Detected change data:
++++++++++++++++++++
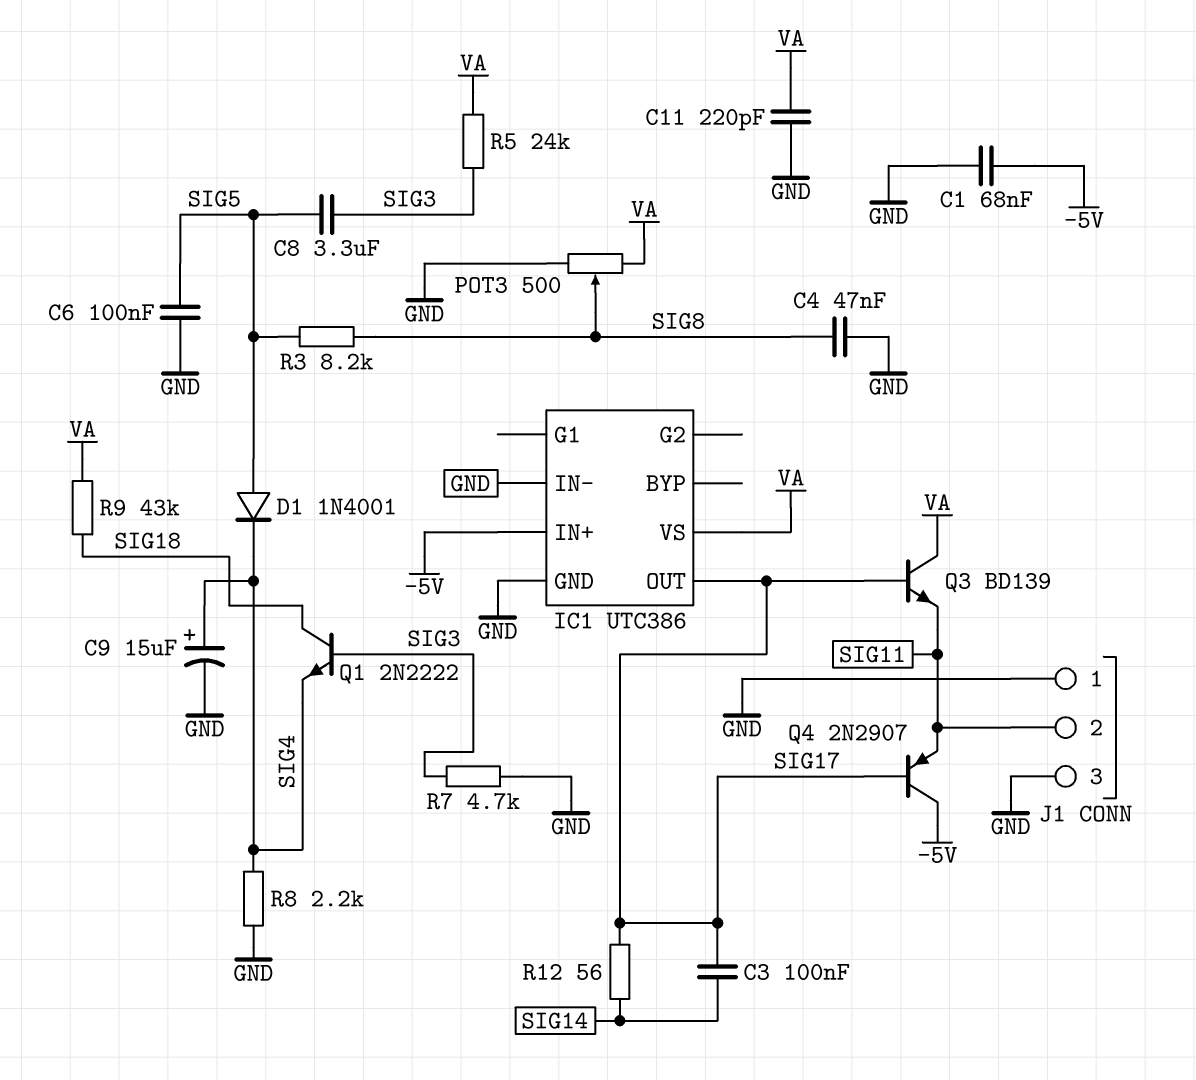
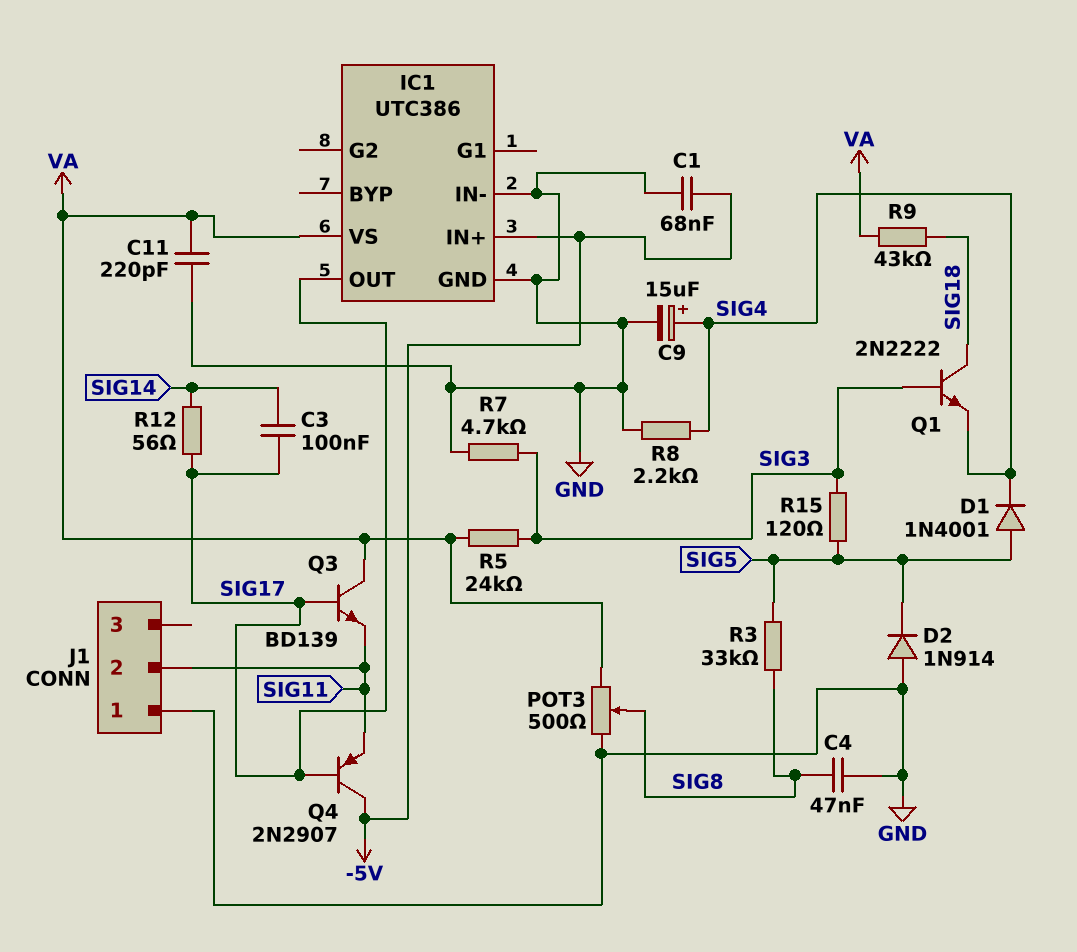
C6: 100nF (GND, SIG5) -> none
C8: 3.3uF (SIG3, SIG5) -> none
D2: none -> diode 1N914 (A GND, K SIG5)
J1 pin 3: GND -> none
R3: 8.2k (SIG5, SIG8) -> 33k (SIG5, SIG8)
R15: none -> 120 (SIG3, SIG5)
++++++++++++++++++++
What you will do: Could you transcribe every entry above exactly, leaving out the images?

Task result:
C6: 100nF (GND, SIG5) -> none
C8: 3.3uF (SIG3, SIG5) -> none
D2: none -> diode 1N914 (A GND, K SIG5)
J1 pin 3: GND -> none
R3: 8.2k (SIG5, SIG8) -> 33k (SIG5, SIG8)
R15: none -> 120 (SIG3, SIG5)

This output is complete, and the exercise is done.